** Working data follows **
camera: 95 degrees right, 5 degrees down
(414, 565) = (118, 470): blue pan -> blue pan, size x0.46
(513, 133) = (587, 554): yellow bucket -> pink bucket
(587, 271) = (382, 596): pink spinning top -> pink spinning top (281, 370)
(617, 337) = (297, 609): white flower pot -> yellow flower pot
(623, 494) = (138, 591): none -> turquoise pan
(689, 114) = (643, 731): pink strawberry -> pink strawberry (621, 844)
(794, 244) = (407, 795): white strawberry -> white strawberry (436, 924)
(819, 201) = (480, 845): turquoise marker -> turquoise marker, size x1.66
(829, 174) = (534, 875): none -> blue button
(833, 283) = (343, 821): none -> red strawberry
** End of Working data **
- Directions for this task -
With "size" as the string to look for, count the matching lines in the entries above and report only the number.

- Written solution -
2